▶ [Exercise]
Once you reach the line containing "camera: 165 degrees right, 20 degrees down" in the data below, restate each line word for word up to and including the one containing "(580, 630) = (289, 341): pink".

▶ [Exercise data]
--------------------

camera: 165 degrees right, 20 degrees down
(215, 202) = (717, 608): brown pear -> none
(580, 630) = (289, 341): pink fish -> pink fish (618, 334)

--------------------

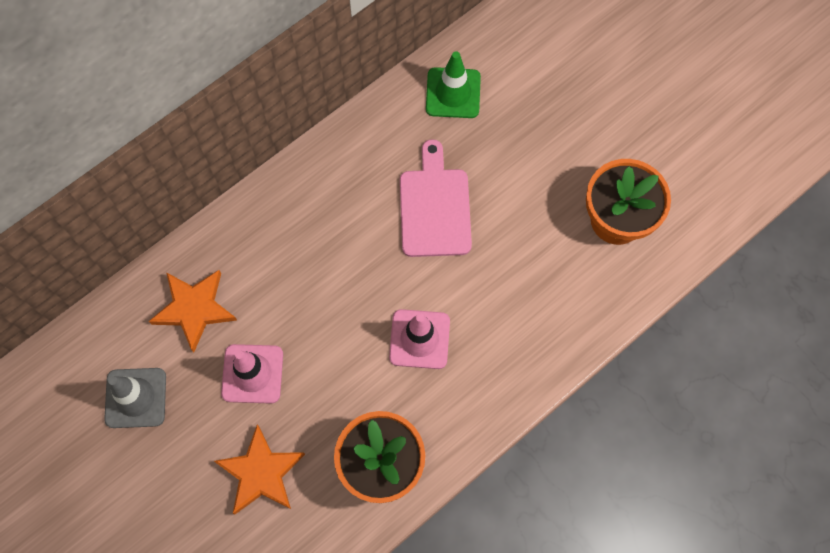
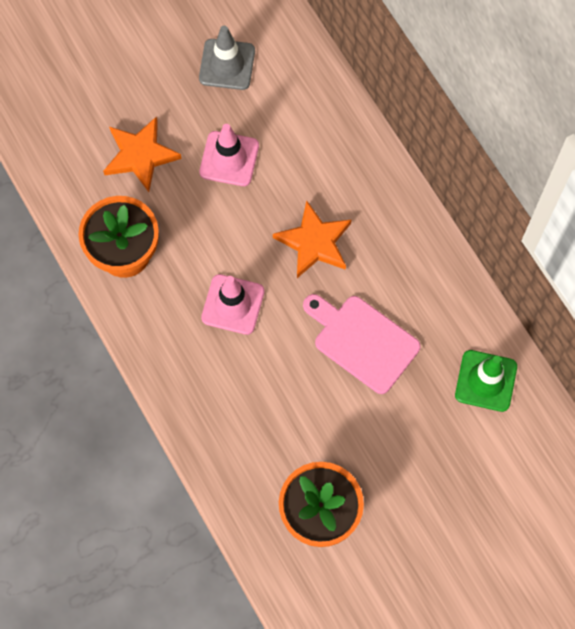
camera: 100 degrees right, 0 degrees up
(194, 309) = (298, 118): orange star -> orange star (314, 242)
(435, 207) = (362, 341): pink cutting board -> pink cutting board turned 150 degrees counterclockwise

--------------------

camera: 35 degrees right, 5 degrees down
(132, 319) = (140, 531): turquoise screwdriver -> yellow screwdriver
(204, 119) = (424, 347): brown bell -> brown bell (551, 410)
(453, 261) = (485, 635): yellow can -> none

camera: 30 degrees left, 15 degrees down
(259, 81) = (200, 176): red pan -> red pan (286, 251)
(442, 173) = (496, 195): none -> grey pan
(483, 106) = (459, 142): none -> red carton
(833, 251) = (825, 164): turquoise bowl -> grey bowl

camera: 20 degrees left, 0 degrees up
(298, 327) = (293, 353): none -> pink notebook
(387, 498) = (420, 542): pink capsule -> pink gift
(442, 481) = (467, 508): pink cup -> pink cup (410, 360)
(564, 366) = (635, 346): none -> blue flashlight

--------------------

▶ [Answer to this exercise]
camera: 165 degrees right, 20 degrees down
(215, 202) = (717, 608): brown pear -> none
(580, 630) = (289, 341): pink fish -> pink fish (618, 334)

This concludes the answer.